Your task: Only the lines below between the ones containing "padlock in russet" and "alarm clock in orange-coloured <918, 307>", inclusive, are to be reproduced, each exactly as it stands.

Source records:
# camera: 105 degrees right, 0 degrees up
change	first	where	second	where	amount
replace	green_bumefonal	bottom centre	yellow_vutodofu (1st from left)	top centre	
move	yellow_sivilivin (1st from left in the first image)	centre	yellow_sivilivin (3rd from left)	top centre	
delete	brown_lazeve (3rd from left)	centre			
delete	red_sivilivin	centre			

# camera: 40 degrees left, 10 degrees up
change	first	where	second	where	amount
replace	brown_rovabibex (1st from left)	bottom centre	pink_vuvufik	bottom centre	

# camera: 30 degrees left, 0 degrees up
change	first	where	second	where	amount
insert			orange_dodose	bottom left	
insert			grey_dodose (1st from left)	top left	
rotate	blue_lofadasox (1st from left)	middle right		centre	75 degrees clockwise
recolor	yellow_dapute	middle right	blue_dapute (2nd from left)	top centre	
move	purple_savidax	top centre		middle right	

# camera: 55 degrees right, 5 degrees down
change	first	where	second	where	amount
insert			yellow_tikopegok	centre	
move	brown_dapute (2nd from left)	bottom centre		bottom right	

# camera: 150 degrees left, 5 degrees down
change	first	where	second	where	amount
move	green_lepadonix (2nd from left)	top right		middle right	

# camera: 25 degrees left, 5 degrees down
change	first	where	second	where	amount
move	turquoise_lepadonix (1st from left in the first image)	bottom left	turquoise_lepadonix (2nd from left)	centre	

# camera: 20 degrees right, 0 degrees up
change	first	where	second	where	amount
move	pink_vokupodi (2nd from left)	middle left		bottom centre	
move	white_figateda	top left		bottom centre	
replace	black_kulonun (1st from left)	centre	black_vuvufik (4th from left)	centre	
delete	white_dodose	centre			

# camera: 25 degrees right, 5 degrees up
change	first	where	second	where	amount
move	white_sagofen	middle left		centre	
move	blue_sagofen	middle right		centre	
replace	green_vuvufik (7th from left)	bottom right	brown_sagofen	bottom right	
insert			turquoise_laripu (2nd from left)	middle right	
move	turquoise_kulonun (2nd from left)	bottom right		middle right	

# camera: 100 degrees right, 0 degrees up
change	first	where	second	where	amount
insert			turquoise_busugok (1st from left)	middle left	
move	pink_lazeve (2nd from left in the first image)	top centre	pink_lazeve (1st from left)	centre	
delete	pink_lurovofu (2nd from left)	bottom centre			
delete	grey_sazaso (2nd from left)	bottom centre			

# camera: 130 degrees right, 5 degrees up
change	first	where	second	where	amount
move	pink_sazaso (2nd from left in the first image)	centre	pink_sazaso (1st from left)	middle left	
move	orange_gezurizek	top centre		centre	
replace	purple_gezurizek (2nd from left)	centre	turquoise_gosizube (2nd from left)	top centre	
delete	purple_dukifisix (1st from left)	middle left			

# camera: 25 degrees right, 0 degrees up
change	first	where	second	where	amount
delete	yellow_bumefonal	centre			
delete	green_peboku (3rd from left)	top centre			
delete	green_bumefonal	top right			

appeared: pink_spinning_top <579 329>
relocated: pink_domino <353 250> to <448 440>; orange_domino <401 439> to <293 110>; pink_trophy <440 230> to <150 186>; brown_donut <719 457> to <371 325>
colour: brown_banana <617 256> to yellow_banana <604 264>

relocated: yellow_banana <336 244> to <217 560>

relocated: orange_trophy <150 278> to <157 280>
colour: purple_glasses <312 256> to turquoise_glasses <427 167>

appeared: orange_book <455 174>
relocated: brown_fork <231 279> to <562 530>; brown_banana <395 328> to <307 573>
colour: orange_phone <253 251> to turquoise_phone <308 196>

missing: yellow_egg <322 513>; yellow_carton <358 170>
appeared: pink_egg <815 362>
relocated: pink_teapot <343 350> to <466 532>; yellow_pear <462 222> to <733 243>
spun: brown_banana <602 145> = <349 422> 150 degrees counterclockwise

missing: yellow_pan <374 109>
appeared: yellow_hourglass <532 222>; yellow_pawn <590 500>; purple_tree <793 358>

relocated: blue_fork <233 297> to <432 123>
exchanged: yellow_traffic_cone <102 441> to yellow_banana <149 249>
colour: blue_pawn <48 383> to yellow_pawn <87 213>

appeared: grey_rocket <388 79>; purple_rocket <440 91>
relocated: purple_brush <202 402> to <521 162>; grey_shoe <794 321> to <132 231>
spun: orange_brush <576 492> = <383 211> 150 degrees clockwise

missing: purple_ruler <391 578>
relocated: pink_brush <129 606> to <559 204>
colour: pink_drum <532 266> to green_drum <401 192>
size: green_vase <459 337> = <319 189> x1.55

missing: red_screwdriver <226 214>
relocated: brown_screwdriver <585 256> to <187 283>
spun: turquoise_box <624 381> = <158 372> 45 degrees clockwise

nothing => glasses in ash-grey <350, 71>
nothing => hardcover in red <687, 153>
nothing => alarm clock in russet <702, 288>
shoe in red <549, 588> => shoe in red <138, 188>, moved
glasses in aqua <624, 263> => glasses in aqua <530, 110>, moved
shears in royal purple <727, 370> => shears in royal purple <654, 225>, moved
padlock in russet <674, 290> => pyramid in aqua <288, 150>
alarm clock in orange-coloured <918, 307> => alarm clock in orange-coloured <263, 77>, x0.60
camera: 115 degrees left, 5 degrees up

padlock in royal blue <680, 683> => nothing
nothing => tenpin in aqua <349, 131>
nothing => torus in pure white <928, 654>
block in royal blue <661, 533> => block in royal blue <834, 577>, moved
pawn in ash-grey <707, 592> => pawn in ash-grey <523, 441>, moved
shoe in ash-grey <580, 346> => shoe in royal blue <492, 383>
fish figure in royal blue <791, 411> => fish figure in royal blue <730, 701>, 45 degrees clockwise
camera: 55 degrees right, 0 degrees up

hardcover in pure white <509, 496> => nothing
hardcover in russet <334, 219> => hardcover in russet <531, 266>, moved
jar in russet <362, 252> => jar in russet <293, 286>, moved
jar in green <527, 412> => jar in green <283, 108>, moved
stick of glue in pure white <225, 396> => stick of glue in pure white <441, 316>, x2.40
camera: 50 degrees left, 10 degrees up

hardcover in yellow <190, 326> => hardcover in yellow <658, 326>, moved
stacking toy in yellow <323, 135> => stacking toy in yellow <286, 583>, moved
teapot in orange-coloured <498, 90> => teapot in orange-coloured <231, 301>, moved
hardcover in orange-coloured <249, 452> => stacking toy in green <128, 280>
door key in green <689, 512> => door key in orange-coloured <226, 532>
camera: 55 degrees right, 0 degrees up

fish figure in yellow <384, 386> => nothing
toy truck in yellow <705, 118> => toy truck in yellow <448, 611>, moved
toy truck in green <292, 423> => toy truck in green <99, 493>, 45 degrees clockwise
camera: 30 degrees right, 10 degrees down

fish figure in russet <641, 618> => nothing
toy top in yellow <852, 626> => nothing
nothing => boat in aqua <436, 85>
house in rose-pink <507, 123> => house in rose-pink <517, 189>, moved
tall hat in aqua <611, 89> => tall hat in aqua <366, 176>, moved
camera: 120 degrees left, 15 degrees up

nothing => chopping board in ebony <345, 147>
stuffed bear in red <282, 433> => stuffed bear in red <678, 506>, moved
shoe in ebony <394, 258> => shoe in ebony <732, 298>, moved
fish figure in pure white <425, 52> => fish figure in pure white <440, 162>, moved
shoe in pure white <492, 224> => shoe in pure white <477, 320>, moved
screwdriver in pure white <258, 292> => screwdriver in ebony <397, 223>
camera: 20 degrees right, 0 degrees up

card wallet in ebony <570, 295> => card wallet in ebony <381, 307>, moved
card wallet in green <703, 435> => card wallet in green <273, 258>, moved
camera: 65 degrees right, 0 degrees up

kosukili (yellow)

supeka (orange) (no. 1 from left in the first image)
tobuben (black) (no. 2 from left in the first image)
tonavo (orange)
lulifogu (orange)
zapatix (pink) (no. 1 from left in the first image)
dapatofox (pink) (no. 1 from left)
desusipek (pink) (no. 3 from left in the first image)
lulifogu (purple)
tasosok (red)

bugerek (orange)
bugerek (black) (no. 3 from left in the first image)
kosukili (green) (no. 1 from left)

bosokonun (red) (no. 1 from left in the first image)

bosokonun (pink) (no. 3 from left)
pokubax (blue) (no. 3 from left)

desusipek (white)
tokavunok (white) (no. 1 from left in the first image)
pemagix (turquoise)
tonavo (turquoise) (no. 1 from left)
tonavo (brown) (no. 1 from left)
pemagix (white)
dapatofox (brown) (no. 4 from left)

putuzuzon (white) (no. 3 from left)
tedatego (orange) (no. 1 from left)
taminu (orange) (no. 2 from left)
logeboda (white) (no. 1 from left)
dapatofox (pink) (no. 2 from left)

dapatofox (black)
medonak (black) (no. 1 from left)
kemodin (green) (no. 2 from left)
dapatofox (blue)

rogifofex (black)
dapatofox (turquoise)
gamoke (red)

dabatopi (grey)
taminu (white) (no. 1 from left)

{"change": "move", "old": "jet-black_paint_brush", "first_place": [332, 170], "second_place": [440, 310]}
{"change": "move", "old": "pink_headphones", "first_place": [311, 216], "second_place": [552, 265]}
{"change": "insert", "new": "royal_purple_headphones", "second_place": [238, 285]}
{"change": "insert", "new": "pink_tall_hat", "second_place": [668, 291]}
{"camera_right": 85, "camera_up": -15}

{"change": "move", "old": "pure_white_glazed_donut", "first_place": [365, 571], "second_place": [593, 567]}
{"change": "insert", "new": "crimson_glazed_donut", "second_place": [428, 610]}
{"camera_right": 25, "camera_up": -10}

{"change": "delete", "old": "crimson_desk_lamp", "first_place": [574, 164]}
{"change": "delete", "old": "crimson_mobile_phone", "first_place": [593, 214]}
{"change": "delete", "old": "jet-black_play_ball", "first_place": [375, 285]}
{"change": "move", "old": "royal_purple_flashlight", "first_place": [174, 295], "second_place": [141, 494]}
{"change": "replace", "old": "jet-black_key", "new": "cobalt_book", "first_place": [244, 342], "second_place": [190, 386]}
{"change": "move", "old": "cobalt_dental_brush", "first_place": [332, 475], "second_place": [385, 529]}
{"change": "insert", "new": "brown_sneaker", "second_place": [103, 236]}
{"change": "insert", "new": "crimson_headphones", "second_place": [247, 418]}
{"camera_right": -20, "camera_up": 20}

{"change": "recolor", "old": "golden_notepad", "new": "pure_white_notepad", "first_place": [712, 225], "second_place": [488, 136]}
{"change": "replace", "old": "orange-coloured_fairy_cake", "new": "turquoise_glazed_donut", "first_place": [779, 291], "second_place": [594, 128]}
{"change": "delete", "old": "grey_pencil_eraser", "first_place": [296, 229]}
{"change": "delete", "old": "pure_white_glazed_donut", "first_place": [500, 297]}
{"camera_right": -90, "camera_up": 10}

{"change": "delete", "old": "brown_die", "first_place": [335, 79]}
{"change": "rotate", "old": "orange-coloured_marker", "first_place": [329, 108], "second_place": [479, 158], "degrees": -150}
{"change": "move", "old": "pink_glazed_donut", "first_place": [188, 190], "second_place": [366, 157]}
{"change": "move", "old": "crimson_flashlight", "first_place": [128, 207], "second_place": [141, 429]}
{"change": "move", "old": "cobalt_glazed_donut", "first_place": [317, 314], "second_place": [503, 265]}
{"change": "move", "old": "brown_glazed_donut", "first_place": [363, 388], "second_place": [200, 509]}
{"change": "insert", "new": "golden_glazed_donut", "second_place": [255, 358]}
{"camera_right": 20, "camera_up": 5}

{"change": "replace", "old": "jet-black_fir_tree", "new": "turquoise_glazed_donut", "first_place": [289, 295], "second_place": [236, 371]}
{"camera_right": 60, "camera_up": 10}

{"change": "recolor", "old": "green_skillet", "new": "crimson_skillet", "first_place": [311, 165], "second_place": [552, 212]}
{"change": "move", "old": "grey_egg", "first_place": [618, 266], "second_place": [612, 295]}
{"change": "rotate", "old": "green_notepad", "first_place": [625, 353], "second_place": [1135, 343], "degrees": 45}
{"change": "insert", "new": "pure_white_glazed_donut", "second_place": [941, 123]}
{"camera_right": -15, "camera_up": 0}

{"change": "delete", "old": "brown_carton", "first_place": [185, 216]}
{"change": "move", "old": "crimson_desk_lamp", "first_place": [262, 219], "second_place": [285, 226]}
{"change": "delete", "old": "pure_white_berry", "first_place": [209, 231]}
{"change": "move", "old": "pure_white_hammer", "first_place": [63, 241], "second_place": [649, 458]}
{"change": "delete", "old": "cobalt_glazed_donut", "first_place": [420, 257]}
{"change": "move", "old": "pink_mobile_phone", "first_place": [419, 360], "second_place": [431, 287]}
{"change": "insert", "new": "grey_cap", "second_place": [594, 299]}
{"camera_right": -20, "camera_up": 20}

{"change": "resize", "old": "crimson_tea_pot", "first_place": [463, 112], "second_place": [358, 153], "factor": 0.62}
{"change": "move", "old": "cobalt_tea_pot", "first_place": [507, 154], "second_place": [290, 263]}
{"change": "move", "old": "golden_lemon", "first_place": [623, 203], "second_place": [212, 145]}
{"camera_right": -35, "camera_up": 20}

Finished task:
padlock in russet <674, 290> => pyramid in aqua <288, 150>
alarm clock in orange-coloured <918, 307> => alarm clock in orange-coloured <263, 77>, x0.60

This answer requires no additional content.